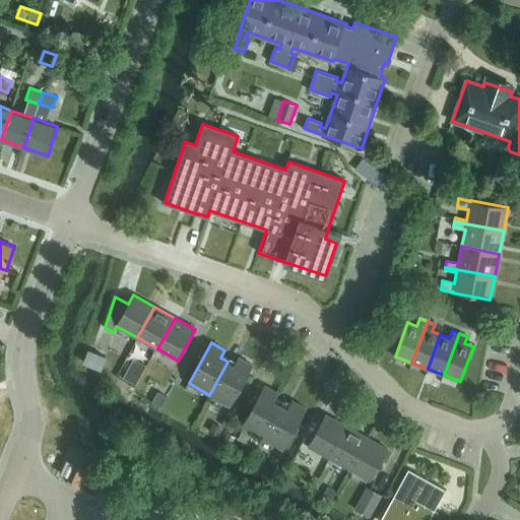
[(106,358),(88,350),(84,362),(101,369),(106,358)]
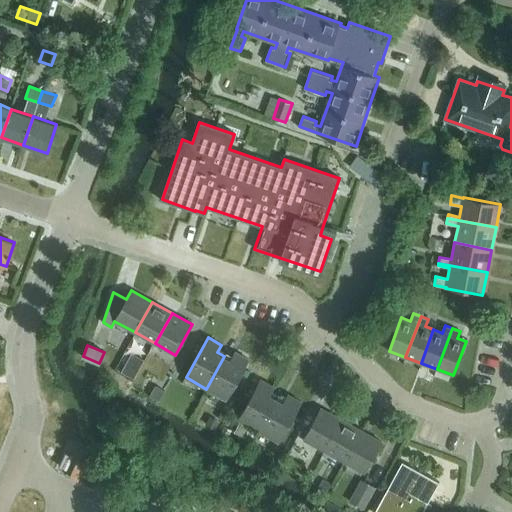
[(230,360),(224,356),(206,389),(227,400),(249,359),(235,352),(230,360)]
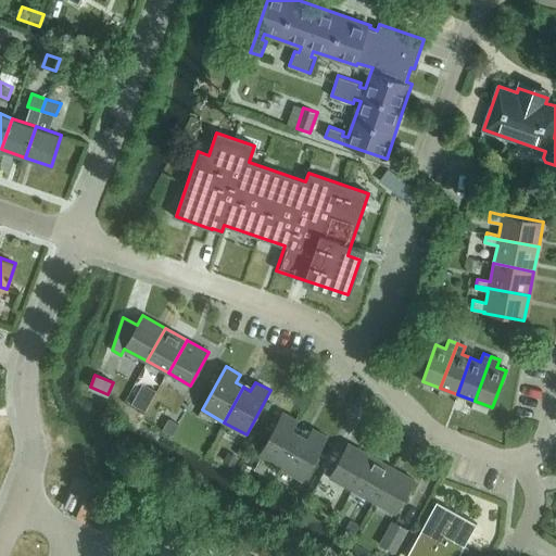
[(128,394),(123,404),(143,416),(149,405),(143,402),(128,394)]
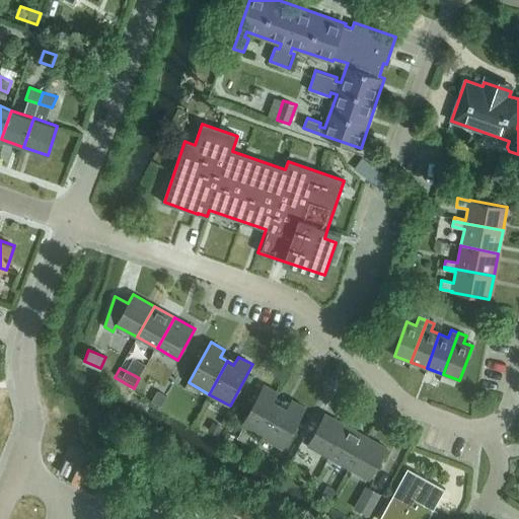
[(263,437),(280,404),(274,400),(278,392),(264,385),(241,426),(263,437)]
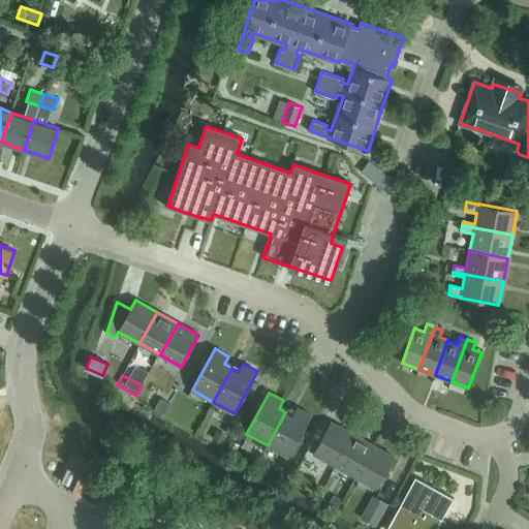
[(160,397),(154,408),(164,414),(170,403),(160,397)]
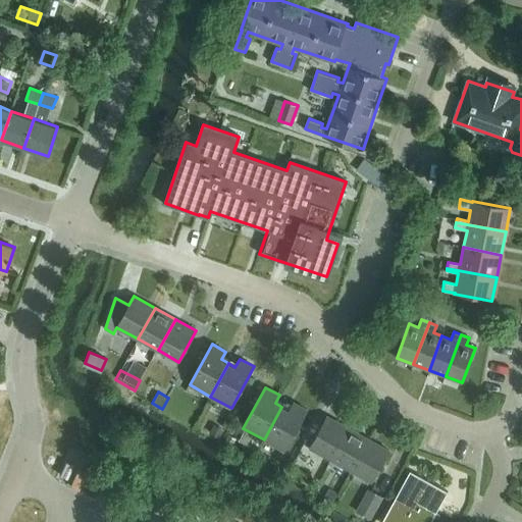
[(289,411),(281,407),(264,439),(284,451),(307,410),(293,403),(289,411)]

* * *

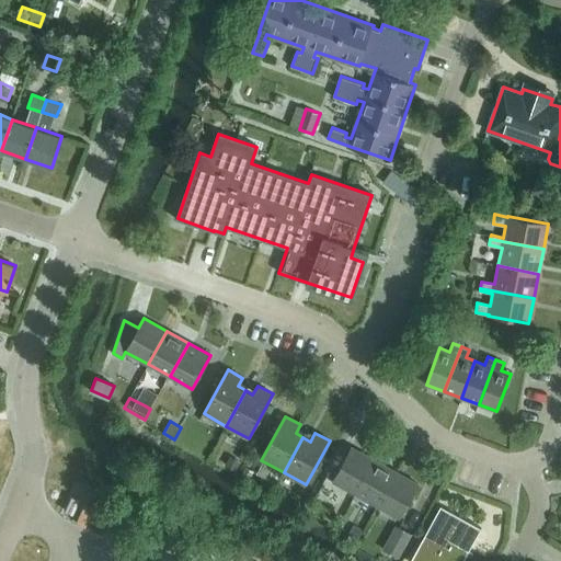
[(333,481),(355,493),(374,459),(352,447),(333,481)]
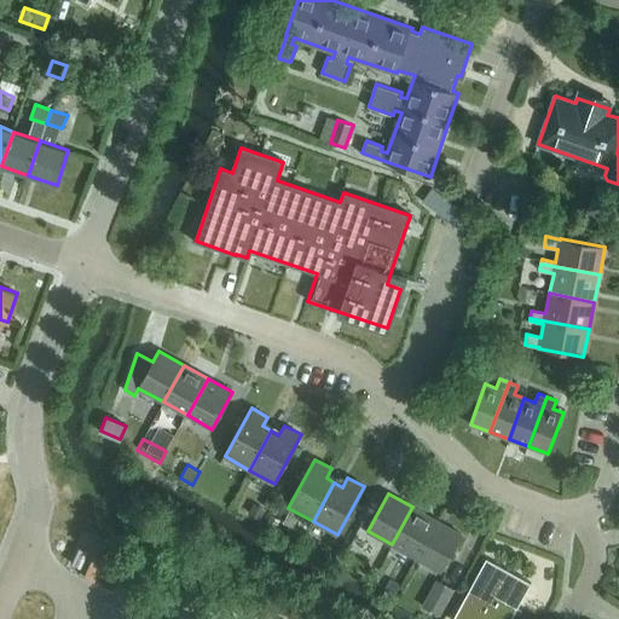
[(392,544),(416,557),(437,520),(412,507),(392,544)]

* * *

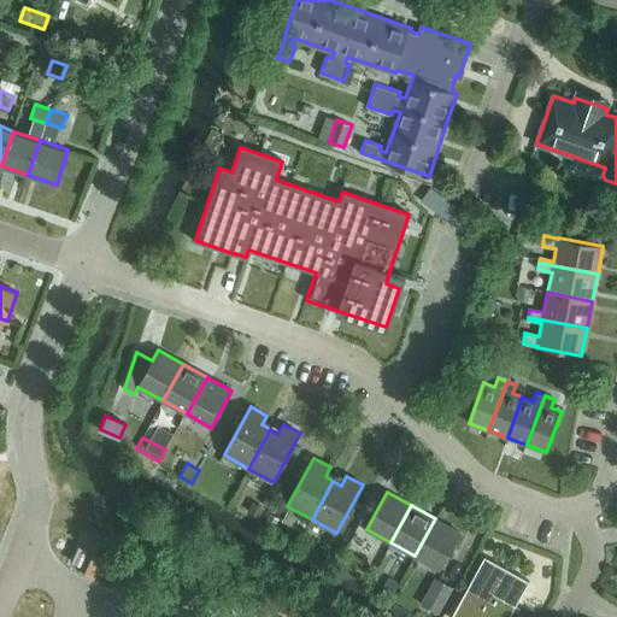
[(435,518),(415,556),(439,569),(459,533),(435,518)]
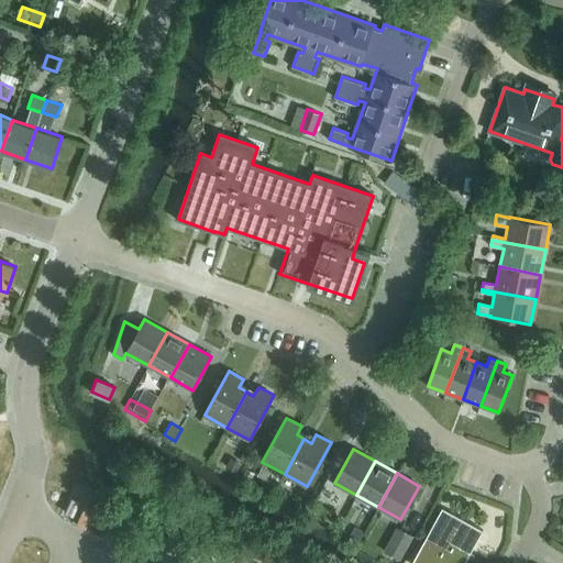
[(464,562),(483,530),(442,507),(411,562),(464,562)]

WORK REQUEST =>
Among the records above, locate the line containing "[(435,518),(415,556),(439,569),(459,533),(435,518)]" and the line containing "[(464,562),(483,530),(442,507),(411,562),(464,562)]", then transcribe exactly the lines starting at the first and ending at the second, with no pictures.

SOLUTION =>
[(435,518),(415,556),(439,569),(459,533),(435,518)]
[(464,562),(483,530),(442,507),(411,562),(464,562)]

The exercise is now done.